▸ **Written exercise**:
Start at the line containing "Show me vessel or blood." and stop at the line containing "Mask every instance"; copy those lines exactly, both ends included, and no others.

(Saved data entries)
****************

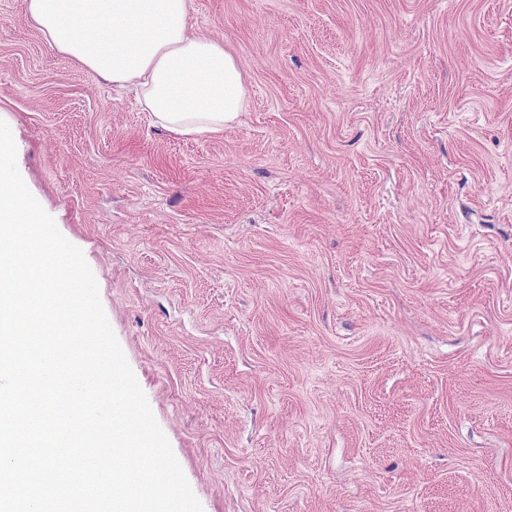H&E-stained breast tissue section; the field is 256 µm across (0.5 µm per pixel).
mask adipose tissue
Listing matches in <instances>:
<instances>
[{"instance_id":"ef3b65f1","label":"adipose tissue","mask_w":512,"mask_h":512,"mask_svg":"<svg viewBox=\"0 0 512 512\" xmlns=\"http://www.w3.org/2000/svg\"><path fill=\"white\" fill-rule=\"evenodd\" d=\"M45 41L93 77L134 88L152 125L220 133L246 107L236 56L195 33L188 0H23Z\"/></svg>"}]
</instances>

****************

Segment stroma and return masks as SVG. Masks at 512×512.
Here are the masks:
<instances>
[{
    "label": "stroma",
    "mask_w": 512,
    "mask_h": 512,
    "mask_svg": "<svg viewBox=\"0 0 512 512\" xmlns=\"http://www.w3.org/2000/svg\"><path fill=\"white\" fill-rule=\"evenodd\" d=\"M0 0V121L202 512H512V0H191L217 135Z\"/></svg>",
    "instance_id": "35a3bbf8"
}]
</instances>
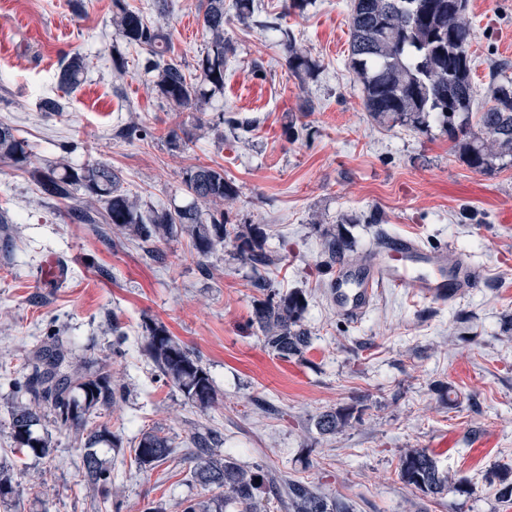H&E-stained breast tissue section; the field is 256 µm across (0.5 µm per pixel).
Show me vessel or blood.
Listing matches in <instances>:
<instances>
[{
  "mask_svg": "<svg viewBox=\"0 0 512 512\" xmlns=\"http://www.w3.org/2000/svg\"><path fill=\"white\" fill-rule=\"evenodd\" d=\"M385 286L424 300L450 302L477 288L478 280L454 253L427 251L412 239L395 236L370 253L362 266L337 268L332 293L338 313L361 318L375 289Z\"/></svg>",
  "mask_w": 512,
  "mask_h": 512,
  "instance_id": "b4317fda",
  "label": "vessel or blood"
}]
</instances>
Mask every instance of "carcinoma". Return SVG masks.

****************

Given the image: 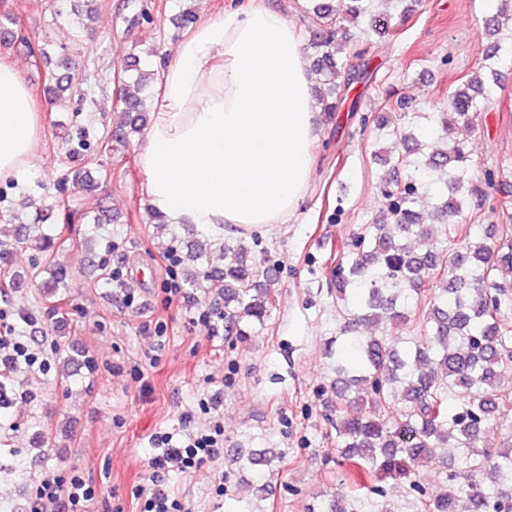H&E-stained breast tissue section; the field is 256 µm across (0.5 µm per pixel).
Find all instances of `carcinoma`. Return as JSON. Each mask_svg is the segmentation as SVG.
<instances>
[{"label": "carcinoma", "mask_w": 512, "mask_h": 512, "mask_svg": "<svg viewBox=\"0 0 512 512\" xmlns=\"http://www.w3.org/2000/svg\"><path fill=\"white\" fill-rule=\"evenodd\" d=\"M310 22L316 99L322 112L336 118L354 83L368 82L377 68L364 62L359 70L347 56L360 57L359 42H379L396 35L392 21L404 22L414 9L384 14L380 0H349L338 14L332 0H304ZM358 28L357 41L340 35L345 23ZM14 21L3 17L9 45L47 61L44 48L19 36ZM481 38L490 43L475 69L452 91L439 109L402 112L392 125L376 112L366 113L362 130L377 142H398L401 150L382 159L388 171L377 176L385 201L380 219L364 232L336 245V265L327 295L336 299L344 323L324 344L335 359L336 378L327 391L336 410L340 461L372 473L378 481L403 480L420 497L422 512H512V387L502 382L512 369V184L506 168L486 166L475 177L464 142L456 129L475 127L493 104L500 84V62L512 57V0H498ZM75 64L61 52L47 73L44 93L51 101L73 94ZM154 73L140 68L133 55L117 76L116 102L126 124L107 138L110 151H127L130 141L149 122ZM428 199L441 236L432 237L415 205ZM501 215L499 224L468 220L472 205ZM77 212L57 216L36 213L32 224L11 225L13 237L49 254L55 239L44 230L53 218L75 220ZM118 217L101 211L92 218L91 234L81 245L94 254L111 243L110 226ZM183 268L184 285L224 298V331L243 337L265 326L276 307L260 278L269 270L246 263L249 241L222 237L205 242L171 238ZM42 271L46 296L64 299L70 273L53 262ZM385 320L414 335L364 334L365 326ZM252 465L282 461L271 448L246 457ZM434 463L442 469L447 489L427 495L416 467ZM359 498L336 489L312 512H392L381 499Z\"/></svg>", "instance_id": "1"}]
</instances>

****************

▸ **Full response**:
Show me vessel or blood.
Listing matches in <instances>:
<instances>
[{
  "mask_svg": "<svg viewBox=\"0 0 512 512\" xmlns=\"http://www.w3.org/2000/svg\"><path fill=\"white\" fill-rule=\"evenodd\" d=\"M385 286L424 300L450 302L477 288L478 280L454 253L427 251L412 239L395 236L370 253L362 266L337 268L332 293L338 313L361 318L375 289Z\"/></svg>",
  "mask_w": 512,
  "mask_h": 512,
  "instance_id": "b4317fda",
  "label": "vessel or blood"
}]
</instances>
Mask every instance of "carcinoma". Return SVG masks.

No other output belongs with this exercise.